Which lines below include "orange"? Copy them all.

** DATA BLOCK follows **

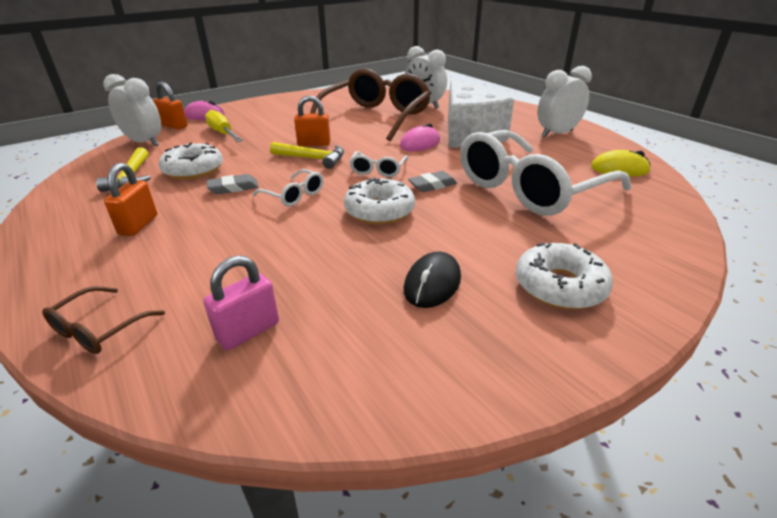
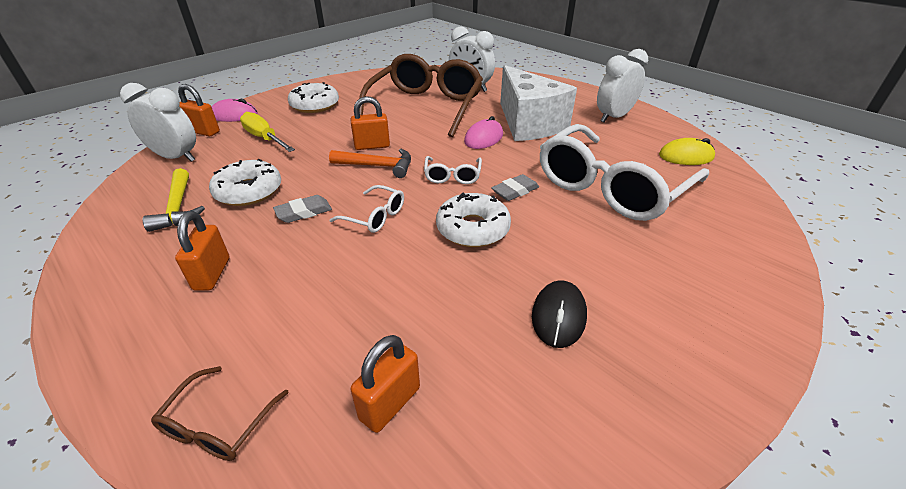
camera: 10 degrees left, 5 degrees up
(248, 331) = (390, 403): pink padlock -> orange padlock
(313, 159) = (378, 166): yellow hammer -> orange hammer
(559, 286) = (680, 304): white donut -> white donut (315, 105)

** End of DATA BLOCK **

[REPLY TO THE EXERCISE]
(248, 331) = (390, 403): pink padlock -> orange padlock
(313, 159) = (378, 166): yellow hammer -> orange hammer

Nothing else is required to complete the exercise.